Excerpt from a dataset:
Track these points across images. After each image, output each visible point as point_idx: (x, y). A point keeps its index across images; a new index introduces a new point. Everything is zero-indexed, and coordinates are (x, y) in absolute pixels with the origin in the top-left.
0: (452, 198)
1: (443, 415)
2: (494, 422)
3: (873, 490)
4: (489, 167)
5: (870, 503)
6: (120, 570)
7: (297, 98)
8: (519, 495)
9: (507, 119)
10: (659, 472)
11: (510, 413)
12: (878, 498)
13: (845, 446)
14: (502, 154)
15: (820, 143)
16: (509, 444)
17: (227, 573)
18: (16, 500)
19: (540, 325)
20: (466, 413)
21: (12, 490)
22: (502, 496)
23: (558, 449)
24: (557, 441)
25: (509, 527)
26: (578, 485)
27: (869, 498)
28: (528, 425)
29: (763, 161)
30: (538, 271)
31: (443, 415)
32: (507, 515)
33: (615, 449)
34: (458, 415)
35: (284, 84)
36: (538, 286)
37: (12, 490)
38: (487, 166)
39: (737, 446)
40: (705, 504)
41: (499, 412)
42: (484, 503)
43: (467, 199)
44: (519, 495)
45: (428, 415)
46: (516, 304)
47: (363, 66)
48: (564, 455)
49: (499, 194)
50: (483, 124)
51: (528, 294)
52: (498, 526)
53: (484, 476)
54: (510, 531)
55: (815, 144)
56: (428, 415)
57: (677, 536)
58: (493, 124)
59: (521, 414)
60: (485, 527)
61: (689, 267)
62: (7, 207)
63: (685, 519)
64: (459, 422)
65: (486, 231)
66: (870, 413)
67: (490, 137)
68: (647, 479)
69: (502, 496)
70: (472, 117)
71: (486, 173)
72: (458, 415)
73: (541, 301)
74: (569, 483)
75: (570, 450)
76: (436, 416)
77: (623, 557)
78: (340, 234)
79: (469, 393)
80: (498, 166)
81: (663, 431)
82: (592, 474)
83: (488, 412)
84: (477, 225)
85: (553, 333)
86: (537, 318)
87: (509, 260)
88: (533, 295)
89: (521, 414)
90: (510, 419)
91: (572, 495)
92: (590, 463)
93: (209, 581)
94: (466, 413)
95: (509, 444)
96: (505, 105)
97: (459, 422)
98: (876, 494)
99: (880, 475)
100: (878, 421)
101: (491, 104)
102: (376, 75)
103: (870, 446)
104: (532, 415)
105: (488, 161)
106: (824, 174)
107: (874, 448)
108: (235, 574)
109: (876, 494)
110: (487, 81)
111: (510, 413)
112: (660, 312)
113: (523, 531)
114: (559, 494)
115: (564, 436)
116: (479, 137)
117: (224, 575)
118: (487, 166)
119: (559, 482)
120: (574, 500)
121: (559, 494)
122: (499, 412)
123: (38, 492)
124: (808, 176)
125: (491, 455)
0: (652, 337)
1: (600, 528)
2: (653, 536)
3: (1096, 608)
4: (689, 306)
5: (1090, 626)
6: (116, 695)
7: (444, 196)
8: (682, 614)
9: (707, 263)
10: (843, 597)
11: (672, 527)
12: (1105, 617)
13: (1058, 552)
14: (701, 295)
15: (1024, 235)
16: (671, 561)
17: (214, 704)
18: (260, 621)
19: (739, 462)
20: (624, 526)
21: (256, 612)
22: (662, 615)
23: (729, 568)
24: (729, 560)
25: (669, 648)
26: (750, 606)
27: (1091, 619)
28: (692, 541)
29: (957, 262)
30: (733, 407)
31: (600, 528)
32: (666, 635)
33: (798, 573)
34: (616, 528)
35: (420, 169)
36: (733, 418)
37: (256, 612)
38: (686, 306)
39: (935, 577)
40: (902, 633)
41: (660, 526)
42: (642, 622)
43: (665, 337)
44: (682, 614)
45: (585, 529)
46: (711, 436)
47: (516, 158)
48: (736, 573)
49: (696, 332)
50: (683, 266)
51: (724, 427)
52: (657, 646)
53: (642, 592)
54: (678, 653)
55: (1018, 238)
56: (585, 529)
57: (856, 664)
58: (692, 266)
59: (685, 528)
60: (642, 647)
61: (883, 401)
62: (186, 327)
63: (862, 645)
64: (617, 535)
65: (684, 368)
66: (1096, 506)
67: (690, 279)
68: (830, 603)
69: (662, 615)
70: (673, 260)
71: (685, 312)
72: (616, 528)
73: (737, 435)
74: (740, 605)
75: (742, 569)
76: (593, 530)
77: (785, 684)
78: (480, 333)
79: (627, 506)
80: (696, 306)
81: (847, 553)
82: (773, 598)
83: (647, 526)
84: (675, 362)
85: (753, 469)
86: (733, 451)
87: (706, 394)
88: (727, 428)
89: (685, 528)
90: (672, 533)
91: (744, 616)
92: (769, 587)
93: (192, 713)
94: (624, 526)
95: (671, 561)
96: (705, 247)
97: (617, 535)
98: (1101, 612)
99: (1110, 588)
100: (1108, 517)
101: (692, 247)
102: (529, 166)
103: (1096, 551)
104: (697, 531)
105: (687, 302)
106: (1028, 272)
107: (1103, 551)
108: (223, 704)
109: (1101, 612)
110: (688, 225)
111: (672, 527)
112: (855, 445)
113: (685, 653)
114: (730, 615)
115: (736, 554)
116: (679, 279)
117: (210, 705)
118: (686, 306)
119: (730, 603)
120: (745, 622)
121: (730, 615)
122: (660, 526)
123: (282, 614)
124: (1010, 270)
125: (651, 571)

Task directions: Replace "top-left" with "upper-left" in the material, starting with its first line and going on through the line with "13: (845, 446)". Give only those lines, with everything else unchanged.

Solved exercise:
Track these points across images. After each image, output each visible point as point_idx: (x, y). A point keeps its index across images; a new index introduces a new point. Everything is zero-indexed, and coordinates are (x, y) in absolute pixels with the origin in the upper-left.
0: (452, 198)
1: (443, 415)
2: (494, 422)
3: (873, 490)
4: (489, 167)
5: (870, 503)
6: (120, 570)
7: (297, 98)
8: (519, 495)
9: (507, 119)
10: (659, 472)
11: (510, 413)
12: (878, 498)
13: (845, 446)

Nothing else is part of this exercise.